PROBLEM TO SOLVE: Where does the string "residential" appear in the listing below? Copy every line where it does.

━━━ MATERIAL PROVIDED

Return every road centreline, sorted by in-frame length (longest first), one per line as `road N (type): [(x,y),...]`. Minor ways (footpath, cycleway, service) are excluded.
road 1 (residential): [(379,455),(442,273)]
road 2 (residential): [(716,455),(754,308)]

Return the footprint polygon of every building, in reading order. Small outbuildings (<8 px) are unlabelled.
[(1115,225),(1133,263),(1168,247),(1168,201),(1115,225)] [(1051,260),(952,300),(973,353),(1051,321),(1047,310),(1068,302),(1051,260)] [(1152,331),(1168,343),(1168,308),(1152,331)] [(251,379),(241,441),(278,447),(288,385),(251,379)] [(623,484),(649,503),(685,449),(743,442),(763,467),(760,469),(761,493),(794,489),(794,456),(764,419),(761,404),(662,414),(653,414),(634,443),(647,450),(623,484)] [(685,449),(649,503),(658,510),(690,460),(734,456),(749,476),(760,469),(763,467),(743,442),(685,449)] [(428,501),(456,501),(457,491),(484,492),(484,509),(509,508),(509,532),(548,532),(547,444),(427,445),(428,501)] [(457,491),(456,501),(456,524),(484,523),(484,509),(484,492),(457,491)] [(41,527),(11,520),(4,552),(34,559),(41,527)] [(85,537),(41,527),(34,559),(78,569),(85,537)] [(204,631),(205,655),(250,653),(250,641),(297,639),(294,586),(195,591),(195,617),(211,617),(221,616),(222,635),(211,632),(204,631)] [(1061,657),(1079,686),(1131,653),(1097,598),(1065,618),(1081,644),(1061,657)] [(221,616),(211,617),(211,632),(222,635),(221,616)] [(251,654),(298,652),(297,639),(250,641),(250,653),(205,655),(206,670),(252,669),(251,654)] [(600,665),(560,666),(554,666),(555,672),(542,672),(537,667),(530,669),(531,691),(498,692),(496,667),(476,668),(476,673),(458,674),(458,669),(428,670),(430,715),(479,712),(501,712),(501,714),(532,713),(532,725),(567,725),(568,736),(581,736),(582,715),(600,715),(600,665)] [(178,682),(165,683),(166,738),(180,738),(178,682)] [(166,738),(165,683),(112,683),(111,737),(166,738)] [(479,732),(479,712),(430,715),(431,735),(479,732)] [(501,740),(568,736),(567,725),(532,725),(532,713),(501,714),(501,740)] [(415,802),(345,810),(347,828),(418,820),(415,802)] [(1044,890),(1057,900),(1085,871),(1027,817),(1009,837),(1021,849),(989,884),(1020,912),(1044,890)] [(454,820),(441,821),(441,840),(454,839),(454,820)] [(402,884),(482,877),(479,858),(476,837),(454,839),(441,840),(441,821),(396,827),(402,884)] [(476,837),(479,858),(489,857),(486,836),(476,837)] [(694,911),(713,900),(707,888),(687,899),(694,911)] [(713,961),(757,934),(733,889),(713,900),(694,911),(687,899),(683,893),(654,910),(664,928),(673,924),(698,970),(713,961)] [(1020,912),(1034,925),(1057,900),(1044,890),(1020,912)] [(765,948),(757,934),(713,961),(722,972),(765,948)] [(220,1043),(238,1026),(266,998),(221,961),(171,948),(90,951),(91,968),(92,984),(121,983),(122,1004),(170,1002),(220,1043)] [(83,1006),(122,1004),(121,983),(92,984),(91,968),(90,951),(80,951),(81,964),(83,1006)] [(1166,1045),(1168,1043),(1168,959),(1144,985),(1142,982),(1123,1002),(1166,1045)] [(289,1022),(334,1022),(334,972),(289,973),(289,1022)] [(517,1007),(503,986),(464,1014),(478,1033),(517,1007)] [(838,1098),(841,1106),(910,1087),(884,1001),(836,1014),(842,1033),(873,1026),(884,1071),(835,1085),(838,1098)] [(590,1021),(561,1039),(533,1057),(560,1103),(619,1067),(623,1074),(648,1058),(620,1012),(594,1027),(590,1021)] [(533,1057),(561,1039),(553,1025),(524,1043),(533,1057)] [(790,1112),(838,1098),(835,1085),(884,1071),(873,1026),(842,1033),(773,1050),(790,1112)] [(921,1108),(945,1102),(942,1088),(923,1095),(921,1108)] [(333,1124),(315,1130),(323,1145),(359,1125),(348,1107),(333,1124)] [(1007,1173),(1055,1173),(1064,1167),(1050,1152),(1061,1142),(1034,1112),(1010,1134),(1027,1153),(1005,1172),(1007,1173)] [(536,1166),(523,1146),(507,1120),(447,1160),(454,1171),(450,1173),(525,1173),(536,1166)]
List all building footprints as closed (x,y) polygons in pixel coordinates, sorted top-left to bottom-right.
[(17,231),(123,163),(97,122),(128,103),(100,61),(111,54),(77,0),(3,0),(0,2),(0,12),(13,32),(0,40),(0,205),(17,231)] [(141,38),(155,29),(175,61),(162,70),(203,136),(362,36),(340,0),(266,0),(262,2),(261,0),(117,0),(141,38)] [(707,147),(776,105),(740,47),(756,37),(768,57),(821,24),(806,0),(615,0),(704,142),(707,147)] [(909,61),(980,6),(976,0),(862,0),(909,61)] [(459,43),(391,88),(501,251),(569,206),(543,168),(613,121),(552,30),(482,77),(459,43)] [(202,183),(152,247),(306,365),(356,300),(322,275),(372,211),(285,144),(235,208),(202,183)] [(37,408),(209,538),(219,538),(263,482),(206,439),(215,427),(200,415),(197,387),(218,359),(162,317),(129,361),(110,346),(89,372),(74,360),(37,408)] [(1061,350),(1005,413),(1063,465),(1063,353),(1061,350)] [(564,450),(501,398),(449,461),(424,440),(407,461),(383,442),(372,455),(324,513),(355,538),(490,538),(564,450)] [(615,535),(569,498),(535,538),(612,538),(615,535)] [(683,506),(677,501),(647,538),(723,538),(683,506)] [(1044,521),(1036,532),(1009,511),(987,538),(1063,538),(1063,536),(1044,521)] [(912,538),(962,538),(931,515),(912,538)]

━━━━━━

SOLUTION TO THE PROBLEM:
road 1 (residential): [(379,455),(442,273)]
road 2 (residential): [(716,455),(754,308)]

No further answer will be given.